_PROVIDED MATERIAL_:
------------------------------------------------------------------------
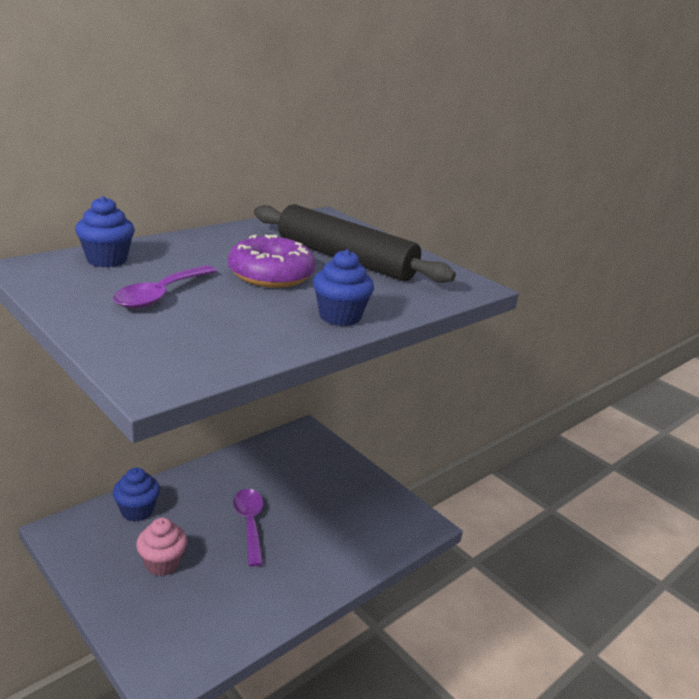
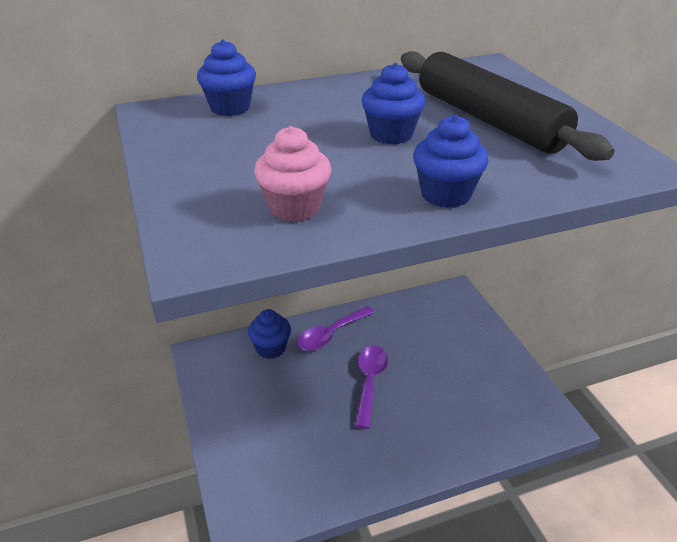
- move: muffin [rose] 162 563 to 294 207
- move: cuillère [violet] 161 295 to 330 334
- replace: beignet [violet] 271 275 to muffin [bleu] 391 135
------------------------------------------------------------------------
_EXERCISE_:
Copy the listing exactly. Any image in it stays out of the copy.

_EXERCISE SOLUTION_:
- move: muffin [rose] 162 563 to 294 207
- move: cuillère [violet] 161 295 to 330 334
- replace: beignet [violet] 271 275 to muffin [bleu] 391 135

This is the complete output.